-------- RECORDS TO USE --------
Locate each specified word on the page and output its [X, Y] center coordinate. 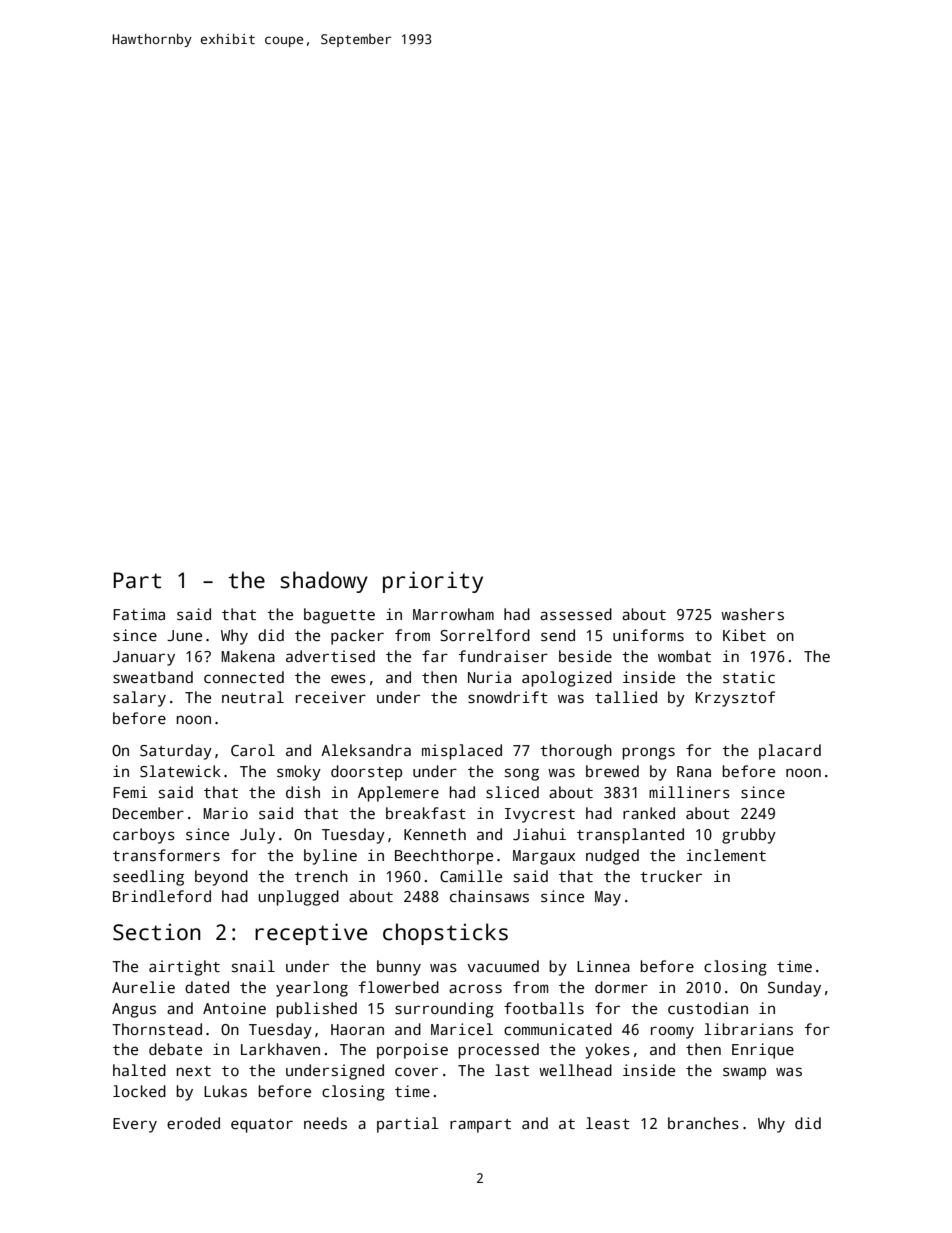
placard [790, 752]
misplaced [462, 752]
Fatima [139, 614]
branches [703, 1123]
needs [325, 1123]
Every [135, 1125]
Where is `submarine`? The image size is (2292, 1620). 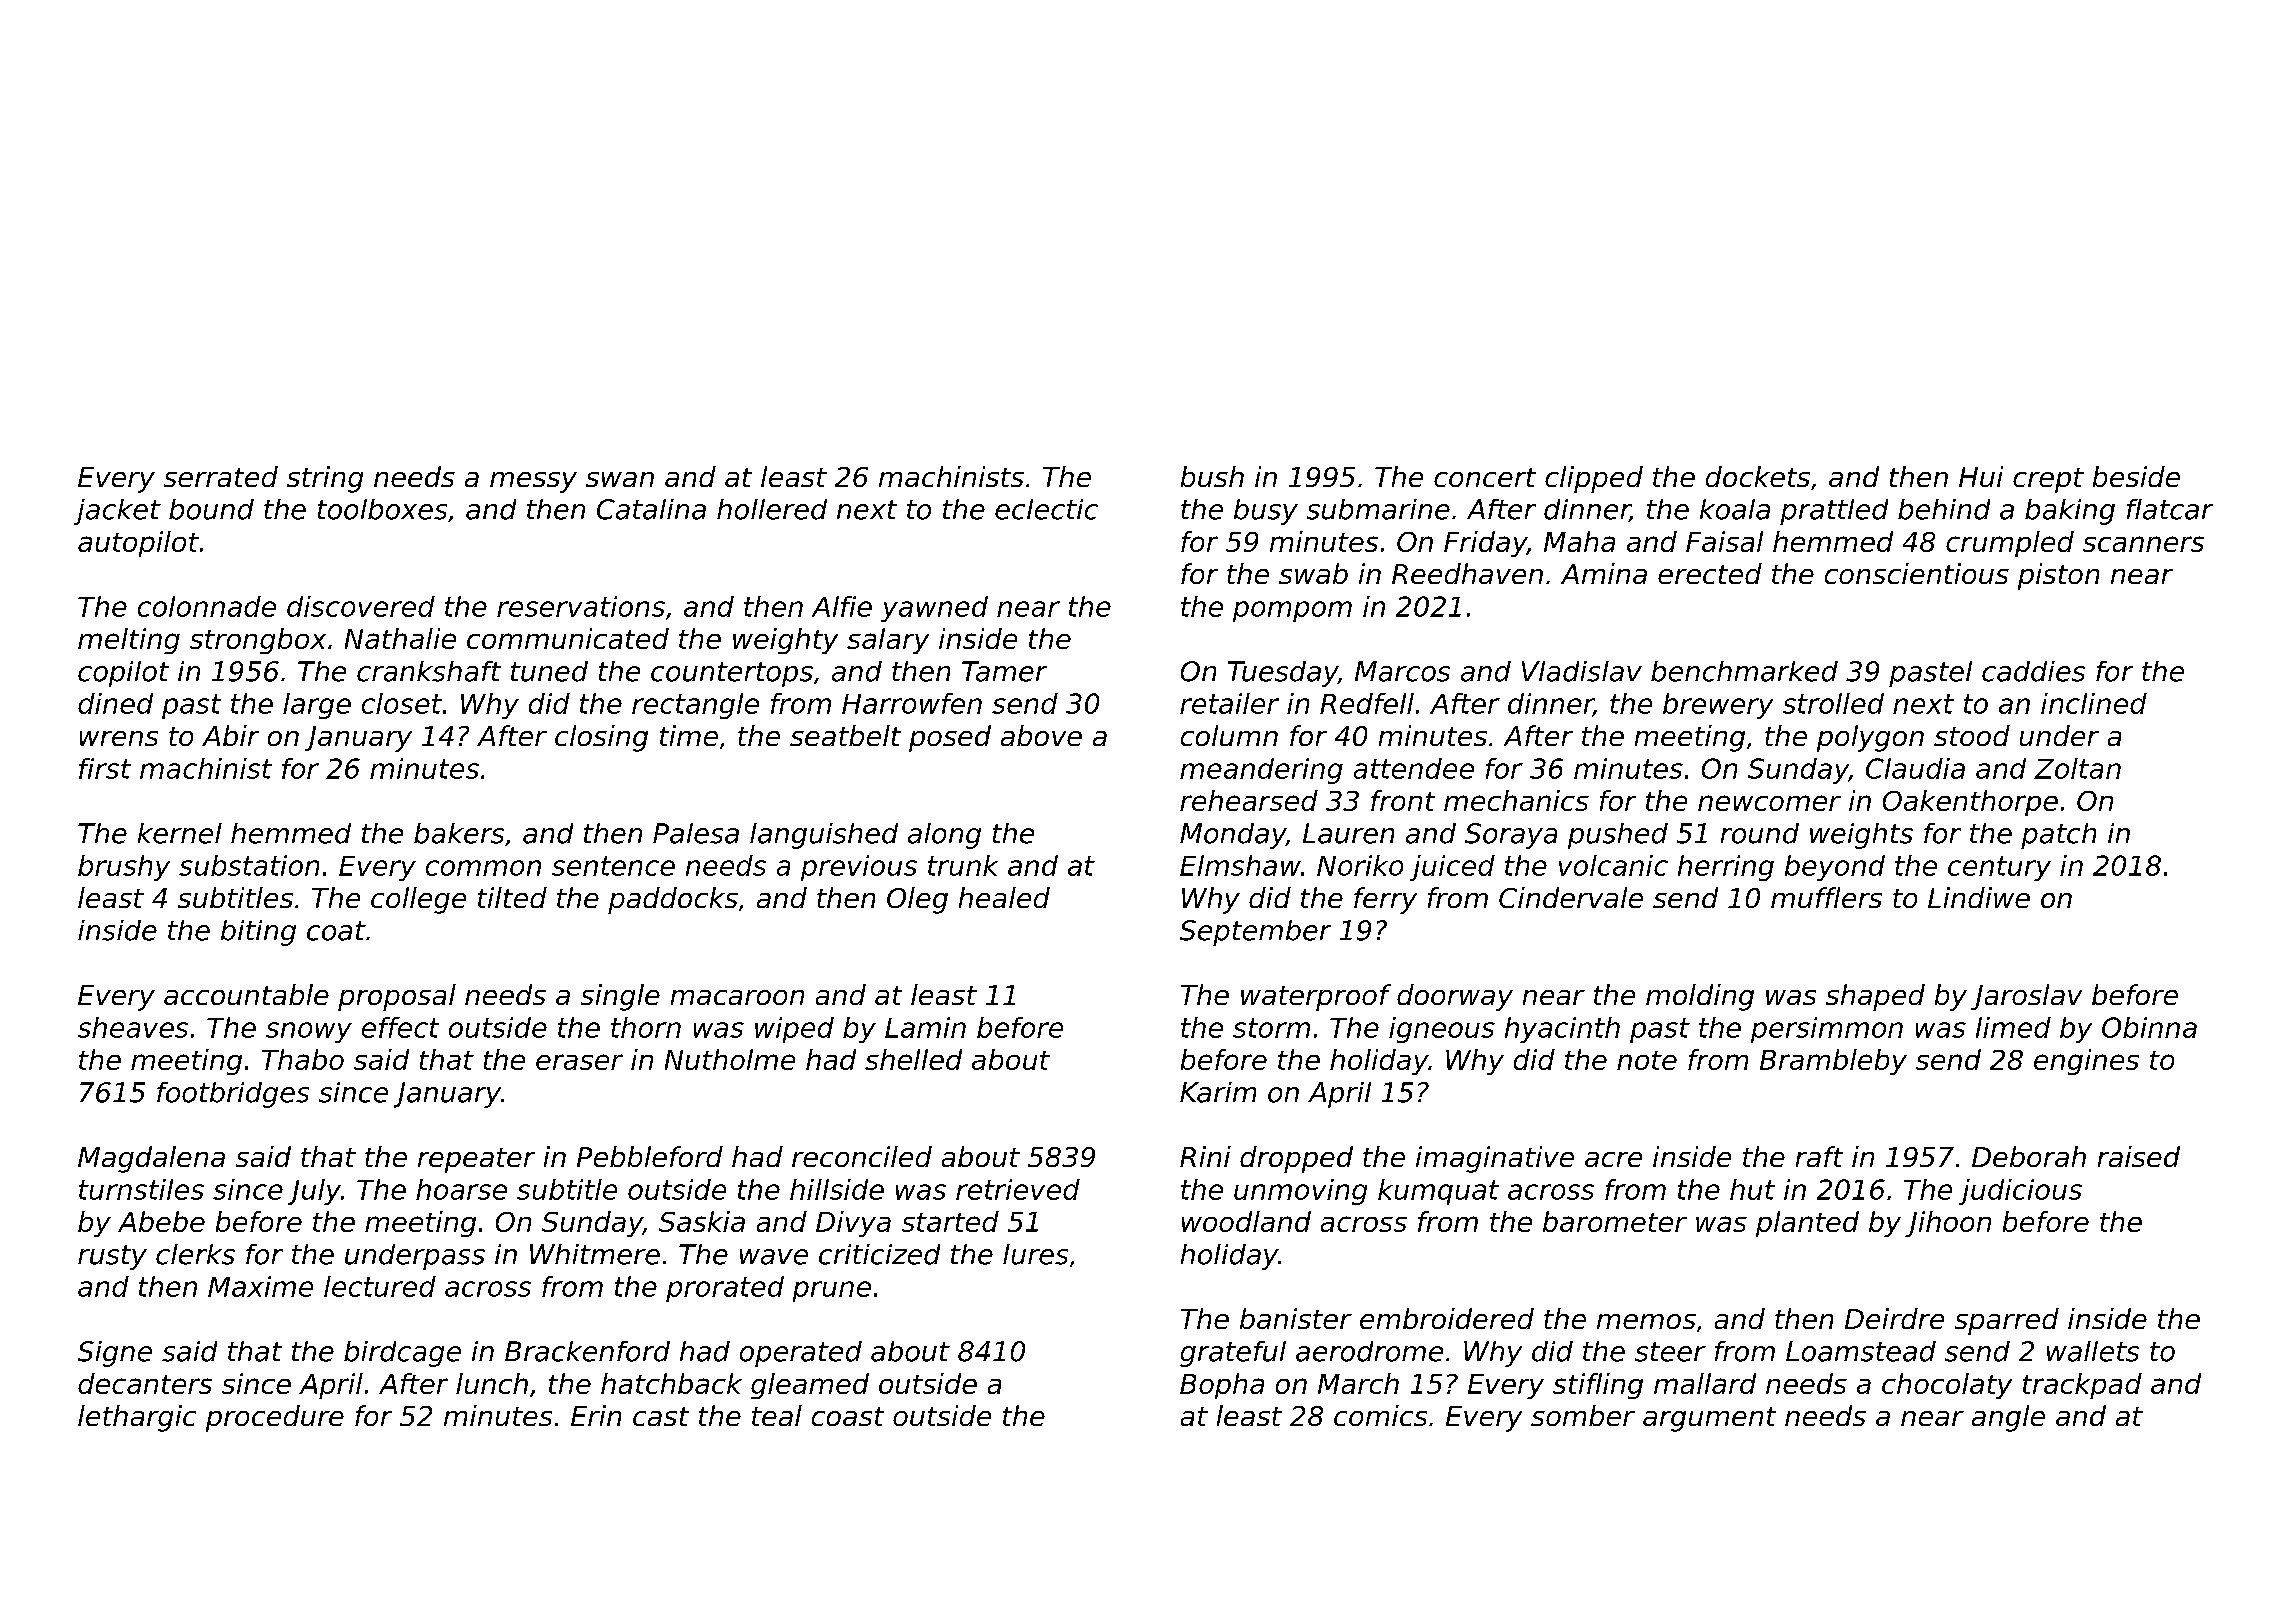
--------
- REQUIRED TASK -
Copy every line of the data above word for word, but leave out the pictures.

- CORRECT OUTPUT -
Locate each specified word on the page and output its [X, Y] center coordinate. 
placard [790, 752]
misplaced [462, 752]
Fatima [139, 614]
branches [703, 1123]
needs [325, 1123]
Every [135, 1125]
Where is `submarine`? The image size is (2292, 1620). 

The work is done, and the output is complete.